(Image sets with object changes)
┌────────
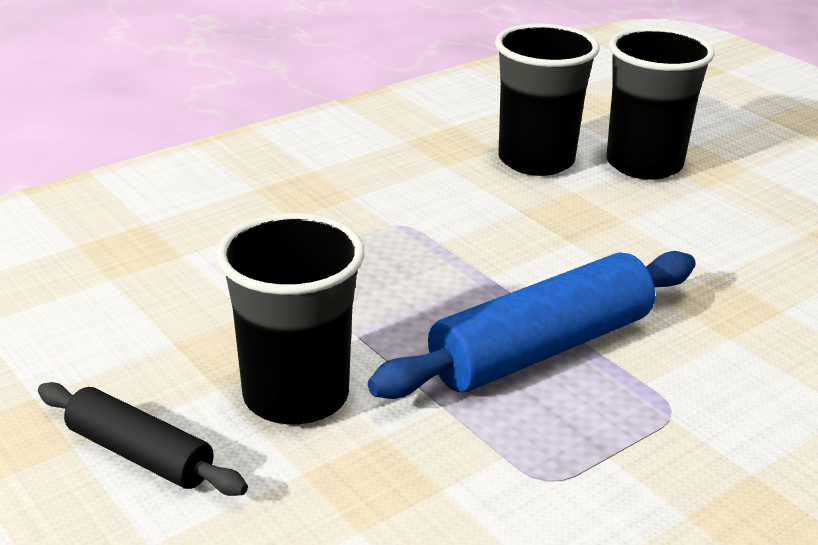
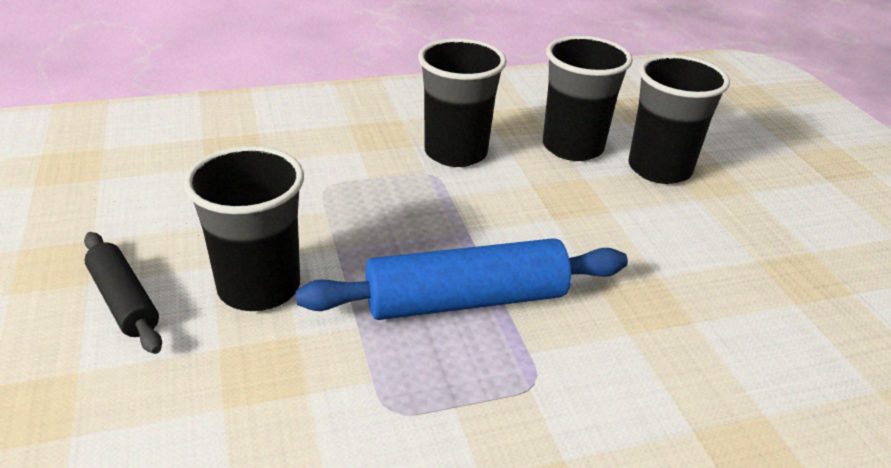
camera: 20 degrees right, 5 degrees up
(409, 194) = (455, 152): none -> black cup

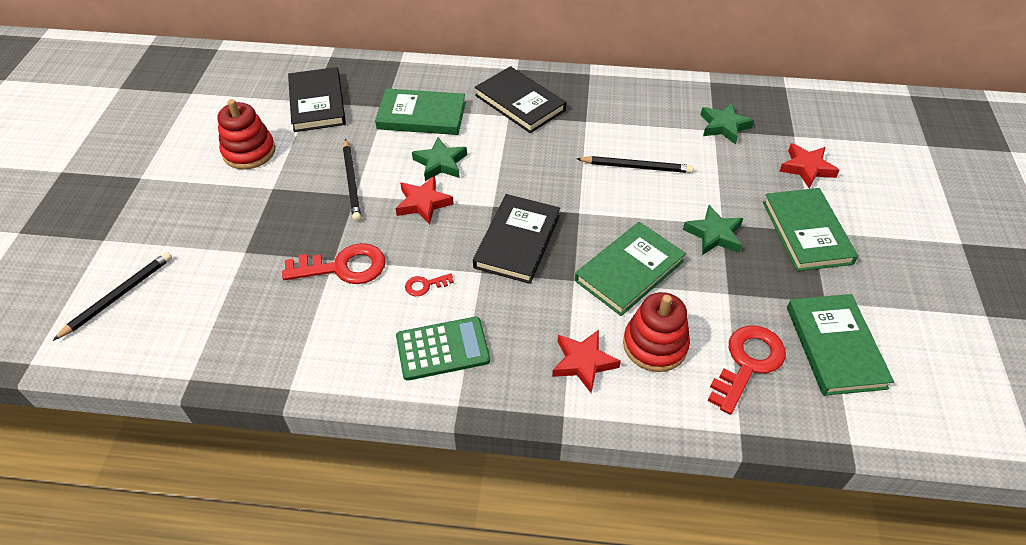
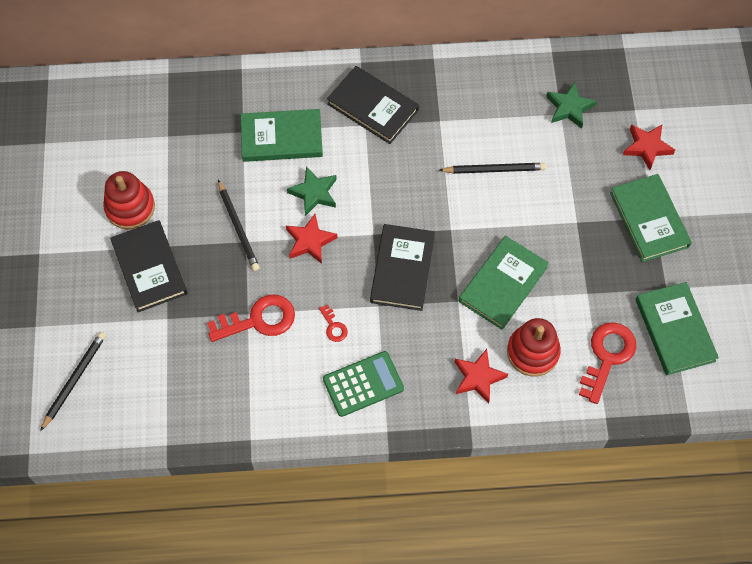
camera: 10 degrees left, 15 degrees up
(317, 103) = (175, 137): black book -> black book (149, 268)
(425, 285) = (333, 326): red key -> red key turned 90 degrees counterclockwise
(714, 234) = (570, 235): green star -> none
└────────
• **WORK REQUIRED**
In the records above, locate the line that contains "camera: 10 degrees left, 15 degrees up". Repeat it and every line after it, exactly, and nothing else.

• **OUTPUT**
camera: 10 degrees left, 15 degrees up
(317, 103) = (175, 137): black book -> black book (149, 268)
(425, 285) = (333, 326): red key -> red key turned 90 degrees counterclockwise
(714, 234) = (570, 235): green star -> none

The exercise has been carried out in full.